* _Data excerpt_
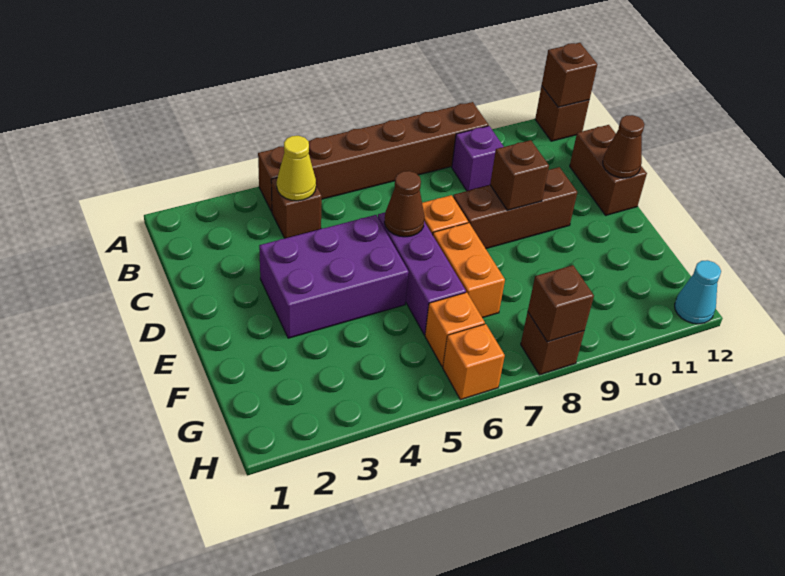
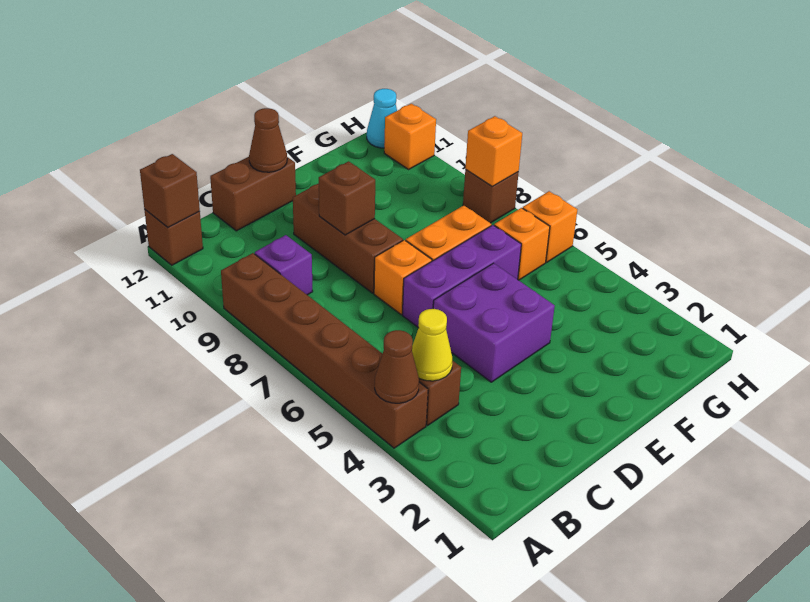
purple brick D3:E5 level 1 -> purple brick D4:E5 level 1
brown cone D6 level 2 -> brown cone A4 level 2
brown brick H8 level 2 -> orange brick H8 level 2
none -> orange brick H11 level 1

* _Exercise brief_
For this exercise, retype the data above exactly and skip every image.

* _Result of the exercise_
purple brick D3:E5 level 1 -> purple brick D4:E5 level 1
brown cone D6 level 2 -> brown cone A4 level 2
brown brick H8 level 2 -> orange brick H8 level 2
none -> orange brick H11 level 1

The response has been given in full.